● Exercise
Of all the entries below, only the lines from the one with "red cross: (164, 173) -> (166, 245), moved" up to and including the one with "yellow arrow: (129, 225) -> (154, 305), moved" are to be duplicated exactly.

BEGIN Input data

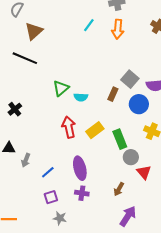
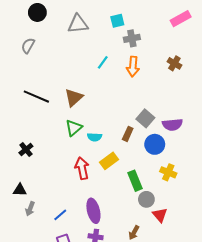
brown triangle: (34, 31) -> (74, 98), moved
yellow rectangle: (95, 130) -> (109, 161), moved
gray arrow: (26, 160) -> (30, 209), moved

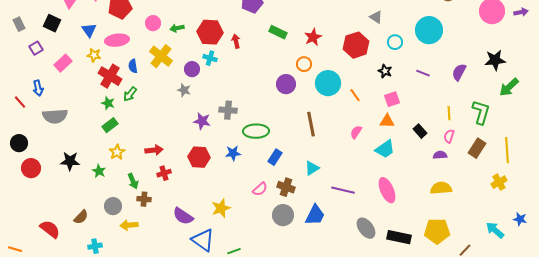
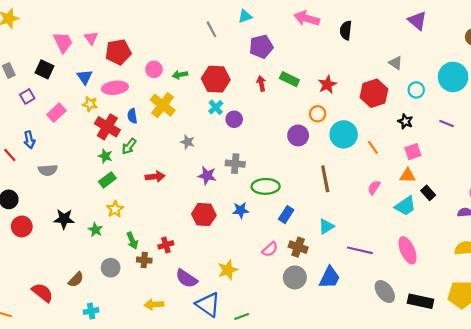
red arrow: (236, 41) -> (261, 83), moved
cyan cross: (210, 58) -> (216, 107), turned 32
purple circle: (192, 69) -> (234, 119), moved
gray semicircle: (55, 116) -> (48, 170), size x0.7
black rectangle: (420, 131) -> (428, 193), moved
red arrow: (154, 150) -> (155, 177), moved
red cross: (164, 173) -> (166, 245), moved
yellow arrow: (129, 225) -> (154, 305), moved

END Input data
BEGIN Input data

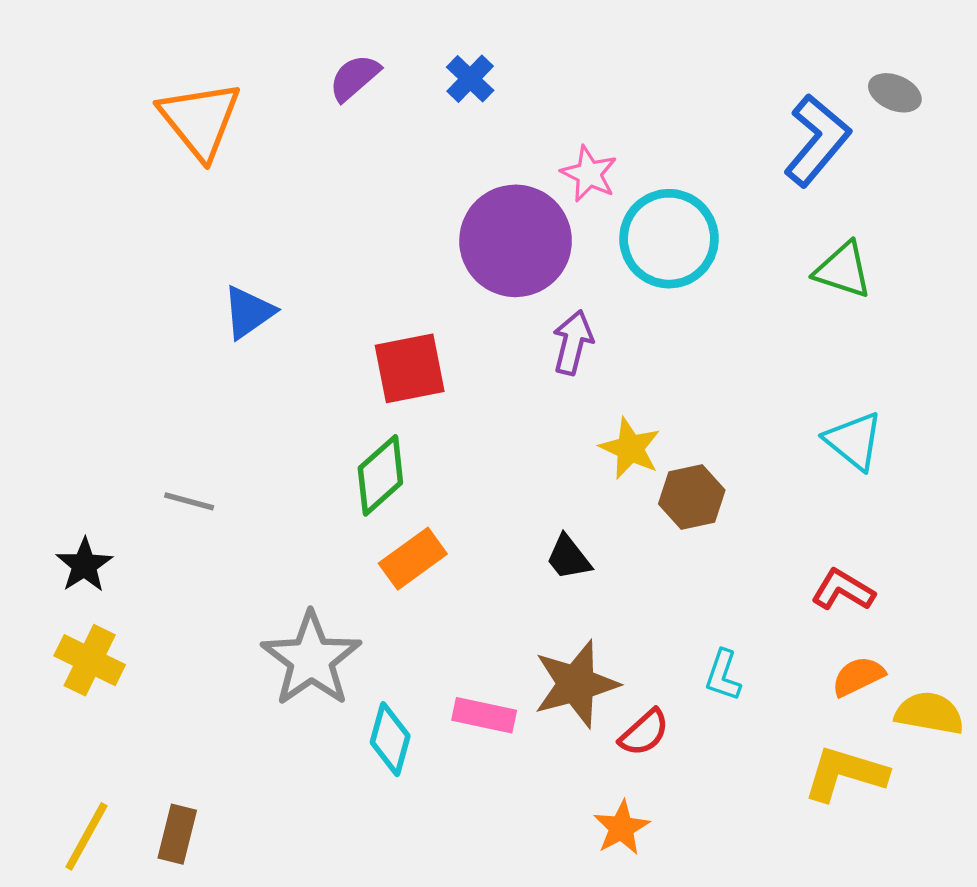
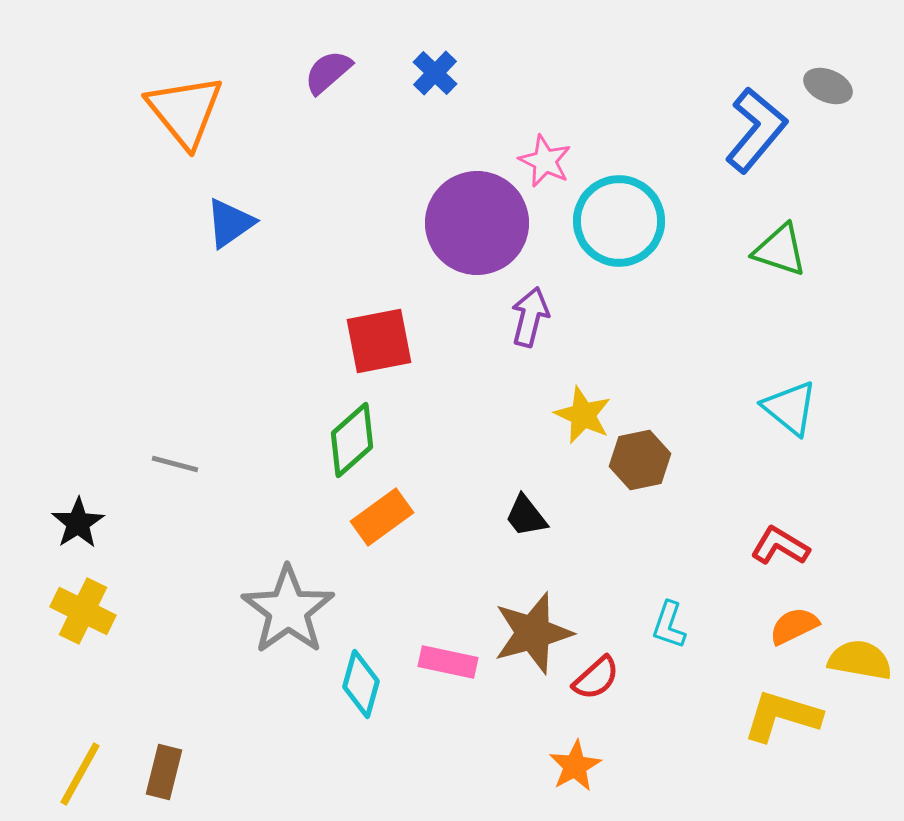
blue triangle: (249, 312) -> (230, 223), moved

END Input data

● Response
red cross: (164, 173) -> (166, 245), moved
yellow arrow: (129, 225) -> (154, 305), moved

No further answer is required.